AIM OF THE EXERCISE: In the listing that follows, locate the line containing "(254, 161) = (336, 173): red" and the line containing "(530, 227) = (449, 339): red". Retype exactly those two lines and every line between them, and nothing more.

EXERCISE INPUT:
┄┄┄┄┄┄

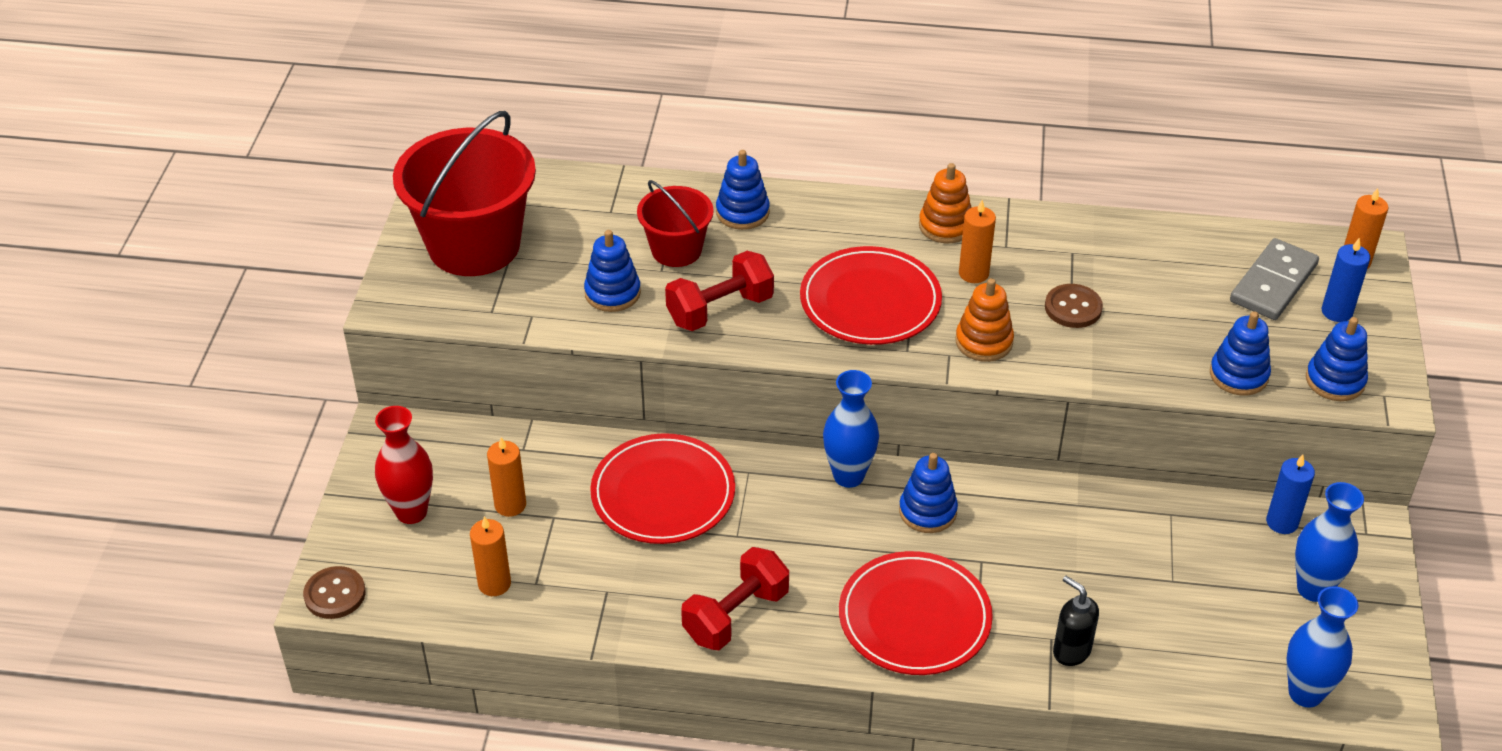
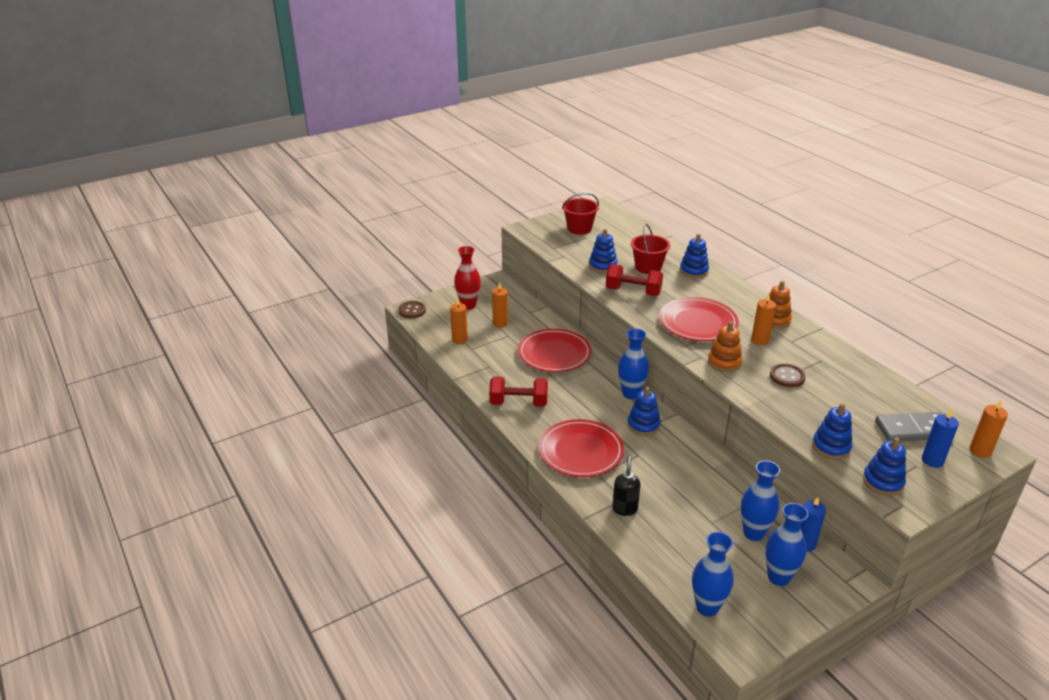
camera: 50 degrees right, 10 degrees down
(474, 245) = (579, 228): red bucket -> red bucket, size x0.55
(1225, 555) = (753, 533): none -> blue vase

┄┄┄┄┄┄

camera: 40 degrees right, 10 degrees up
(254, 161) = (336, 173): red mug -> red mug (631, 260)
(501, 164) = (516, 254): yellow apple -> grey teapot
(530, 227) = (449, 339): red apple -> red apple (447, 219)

┄┄┄┄┄┄

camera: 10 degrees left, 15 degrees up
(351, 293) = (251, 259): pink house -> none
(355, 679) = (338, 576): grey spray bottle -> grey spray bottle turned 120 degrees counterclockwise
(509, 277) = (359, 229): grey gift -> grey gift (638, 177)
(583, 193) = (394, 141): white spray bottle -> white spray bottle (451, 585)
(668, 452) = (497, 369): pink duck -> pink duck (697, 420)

┄┄┄┄┄┄

SOLUTION:
(254, 161) = (336, 173): red mug -> red mug (631, 260)
(501, 164) = (516, 254): yellow apple -> grey teapot
(530, 227) = (449, 339): red apple -> red apple (447, 219)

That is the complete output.